** TASK STATEMENT **
Without any images, write the listing below out word for word.

──────── THE DATA

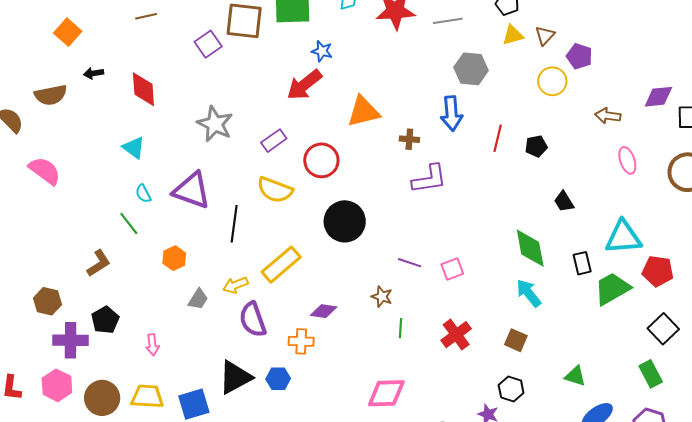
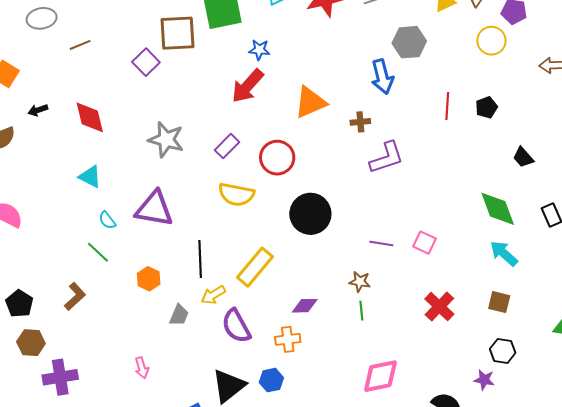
blue arrow: (451, 113) -> (382, 77), moved
black line: (234, 224) -> (200, 259), moved
pink square: (452, 269) -> (424, 243), turned -35
black pentagon: (105, 320) -> (19, 304), moved
green line: (400, 328) -> (361, 311), moved

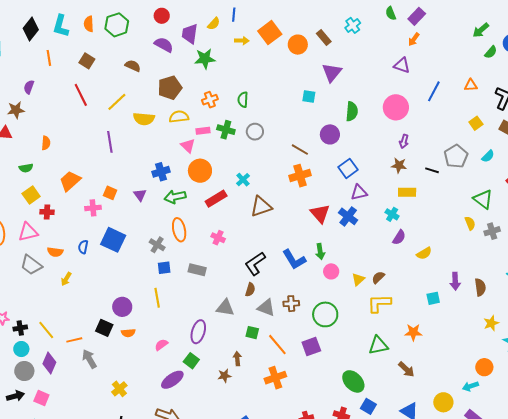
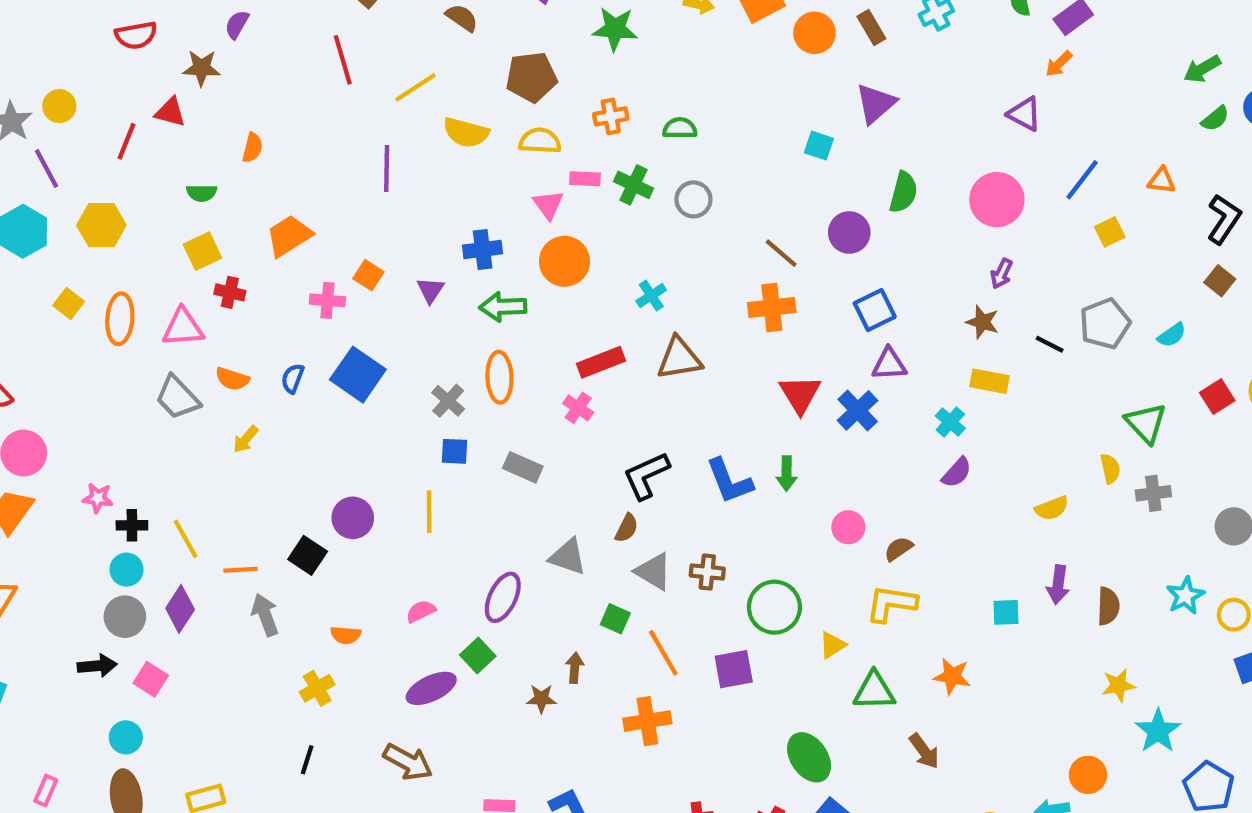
green semicircle: (243, 100) -> (680, 128), turned 77
yellow square: (476, 123) -> (1110, 232), moved
red rectangle: (216, 199) -> (601, 362), moved
yellow semicircle: (424, 253) -> (1052, 508), moved
pink circle: (331, 271) -> (848, 527), moved
yellow triangle: (358, 279) -> (833, 645), moved
orange semicircle: (128, 333) -> (346, 635), moved

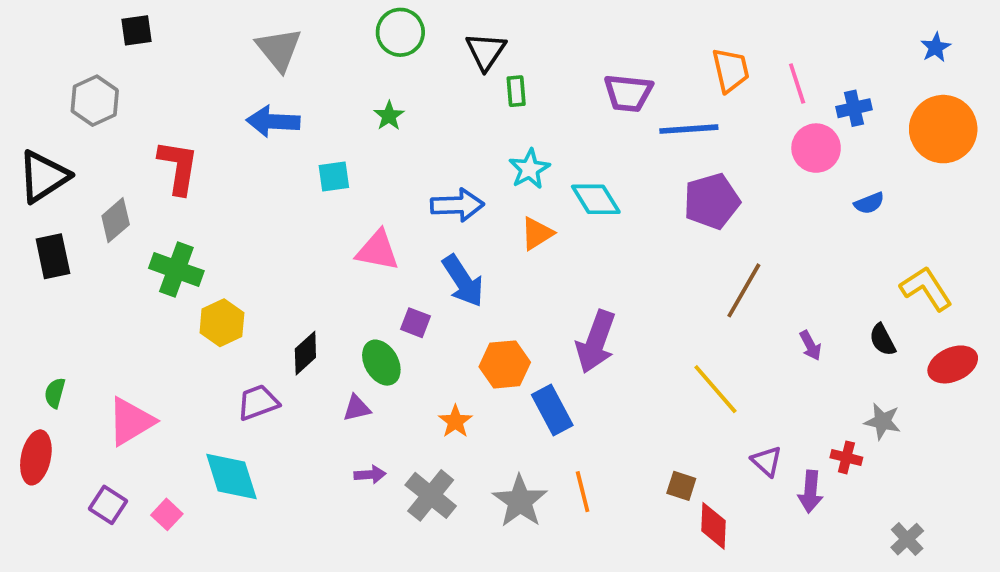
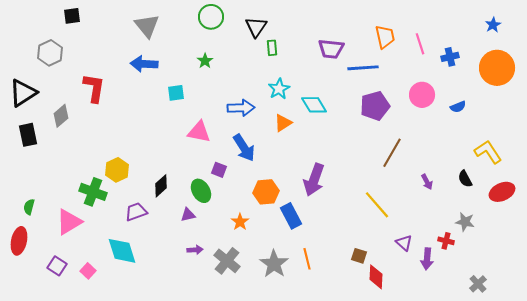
pink circle: (816, 148) -> (422, 95), moved
green cross: (176, 270) -> (93, 192), moved

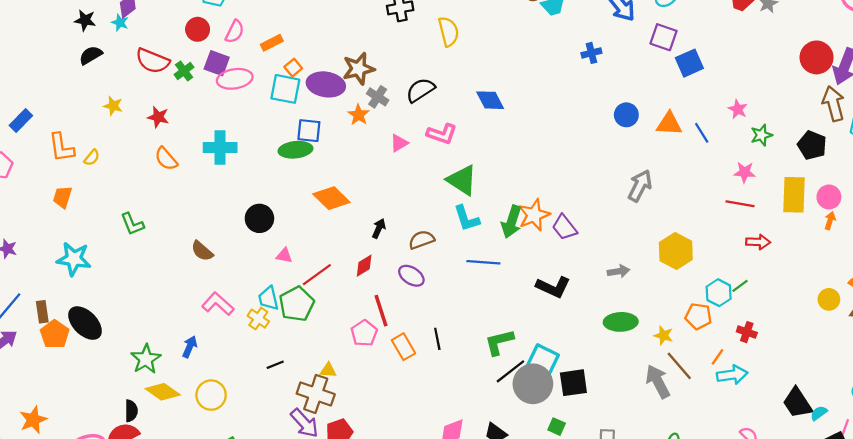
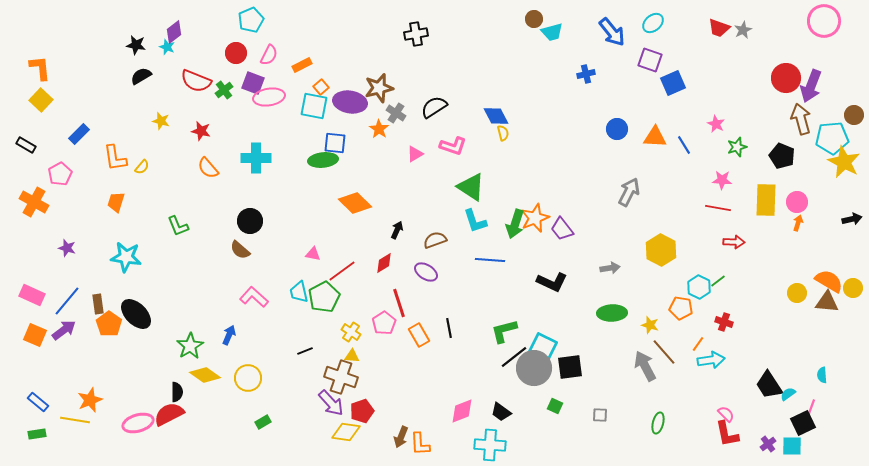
yellow semicircle: (449, 32) -> (503, 133), moved, size x0.6
black circle: (259, 218) -> (250, 221), moved
yellow cross: (258, 319) -> (351, 332), moved

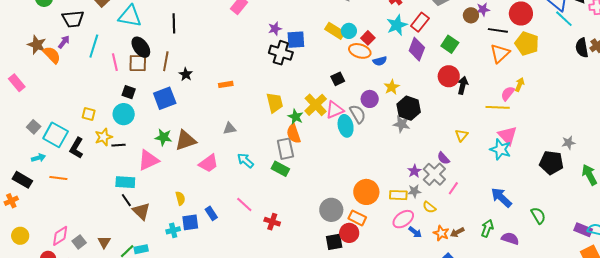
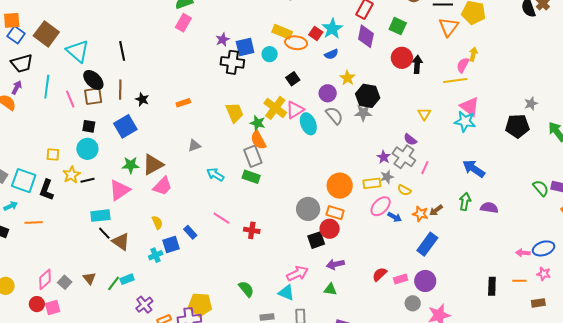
cyan triangle: (130, 16) -> (78, 51), turned 40
cyan star: (397, 25) -> (332, 29), moved
cyan circle: (349, 31) -> (270, 54), moved
orange ellipse: (360, 51) -> (296, 43), moved
gray semicircle: (358, 114) -> (334, 115), moved
pink trapezoid: (208, 163) -> (162, 186), moved
green semicircle: (538, 216) -> (541, 188), moved

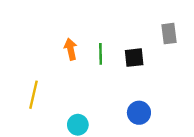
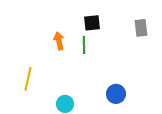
black square: (134, 58) -> (92, 23), moved

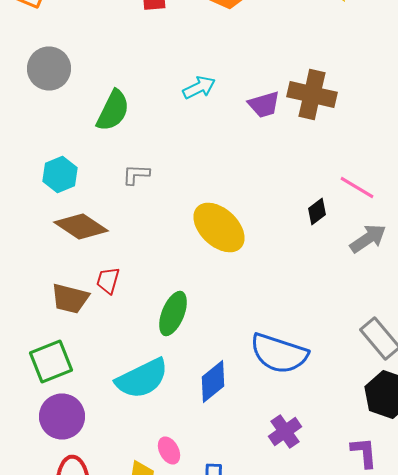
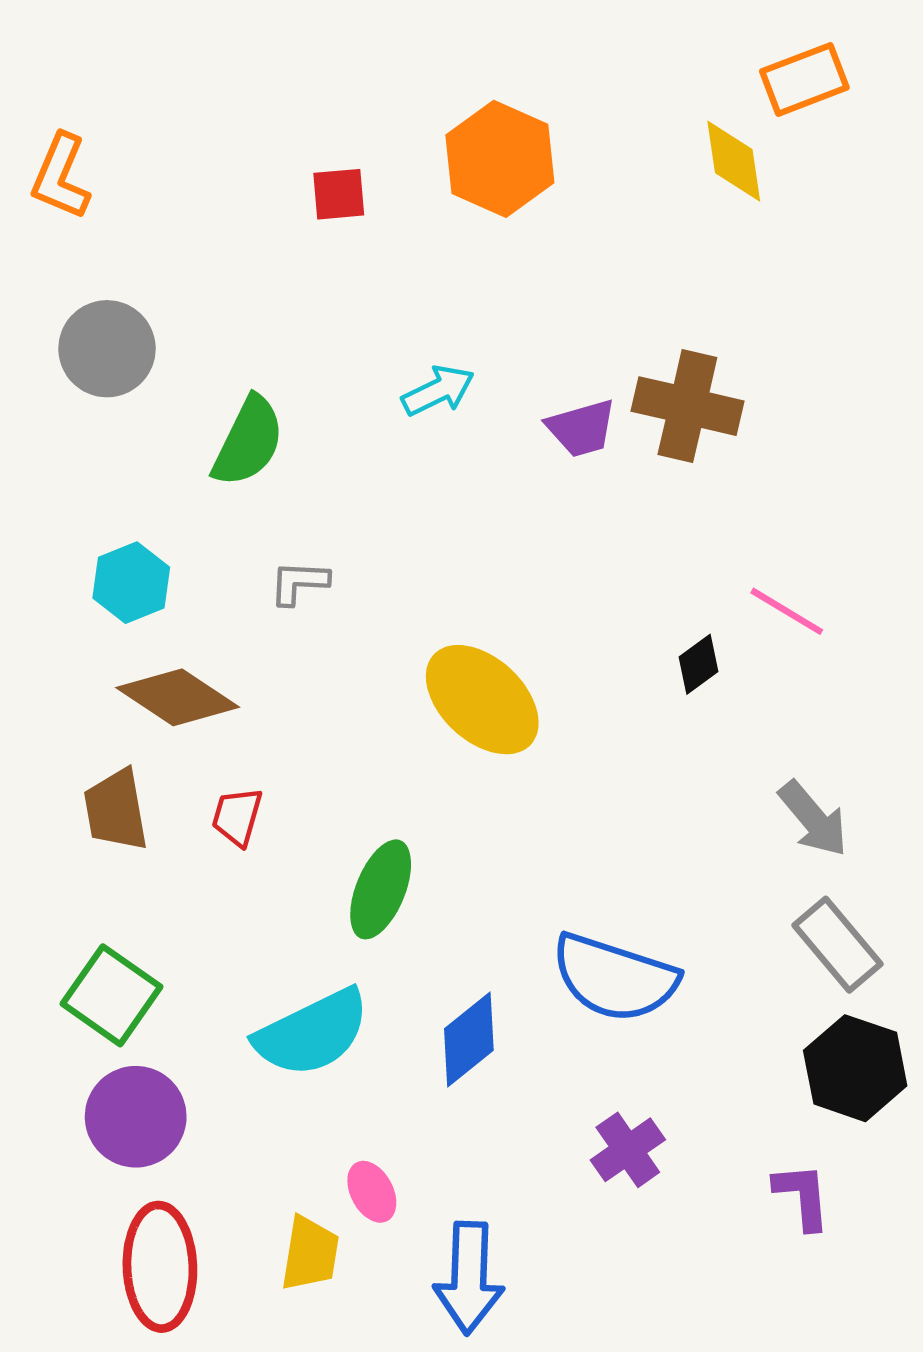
gray arrow: (368, 238) -> (813, 819), moved, turned 84
brown trapezoid: (70, 298) -> (116, 810), moved, turned 66
green square: (51, 362) -> (111, 995), turned -33

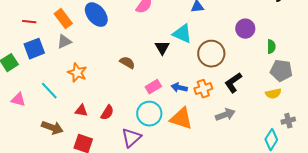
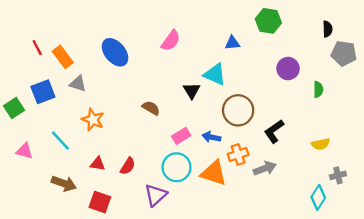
orange rectangle: (63, 19) -> (63, 57), moved
red line: (29, 22) -> (37, 48), moved, turned 56
gray triangle: (64, 42) -> (78, 84), turned 42
brown circle: (211, 54) -> (238, 110), moved
gray pentagon: (281, 71) -> (344, 53), moved
orange cross: (203, 89) -> (238, 154), moved

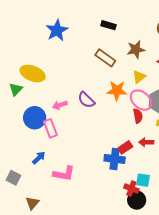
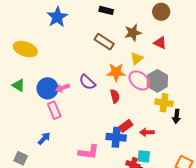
yellow ellipse: (33, 74) -> (25, 49), moved
green triangle: (16, 89) -> (18, 85), moved, turned -40
red semicircle: (138, 116) -> (115, 96), moved
blue circle: (35, 118) -> (48, 88), moved
red arrow: (146, 142) -> (147, 132), moved
pink L-shape: (64, 174) -> (89, 152), moved

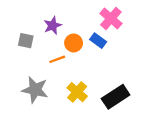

────────────────

** PROBLEM SOLUTION **
blue arrow: (451, 113) -> (382, 77), moved
black line: (234, 224) -> (200, 259), moved
pink square: (452, 269) -> (424, 243), turned -35
black pentagon: (105, 320) -> (19, 304), moved
green line: (400, 328) -> (361, 311), moved

green semicircle: (243, 100) -> (680, 128), turned 77
yellow square: (476, 123) -> (1110, 232), moved
red rectangle: (216, 199) -> (601, 362), moved
yellow semicircle: (424, 253) -> (1052, 508), moved
pink circle: (331, 271) -> (848, 527), moved
yellow triangle: (358, 279) -> (833, 645), moved
orange semicircle: (128, 333) -> (346, 635), moved

pink circle: (816, 148) -> (422, 95), moved
green cross: (176, 270) -> (93, 192), moved

yellow semicircle: (449, 32) -> (503, 133), moved, size x0.6
black circle: (259, 218) -> (250, 221), moved
yellow cross: (258, 319) -> (351, 332), moved

cyan triangle: (130, 16) -> (78, 51), turned 40
cyan star: (397, 25) -> (332, 29), moved
cyan circle: (349, 31) -> (270, 54), moved
orange ellipse: (360, 51) -> (296, 43), moved
gray semicircle: (358, 114) -> (334, 115), moved
pink trapezoid: (208, 163) -> (162, 186), moved
green semicircle: (538, 216) -> (541, 188), moved

black square: (134, 58) -> (92, 23), moved

gray arrow: (368, 238) -> (813, 819), moved, turned 84
brown trapezoid: (70, 298) -> (116, 810), moved, turned 66
green square: (51, 362) -> (111, 995), turned -33

orange rectangle: (63, 19) -> (63, 57), moved
red line: (29, 22) -> (37, 48), moved, turned 56
gray triangle: (64, 42) -> (78, 84), turned 42
brown circle: (211, 54) -> (238, 110), moved
gray pentagon: (281, 71) -> (344, 53), moved
orange cross: (203, 89) -> (238, 154), moved

yellow ellipse: (33, 74) -> (25, 49), moved
green triangle: (16, 89) -> (18, 85), moved, turned -40
red semicircle: (138, 116) -> (115, 96), moved
blue circle: (35, 118) -> (48, 88), moved
red arrow: (146, 142) -> (147, 132), moved
pink L-shape: (64, 174) -> (89, 152), moved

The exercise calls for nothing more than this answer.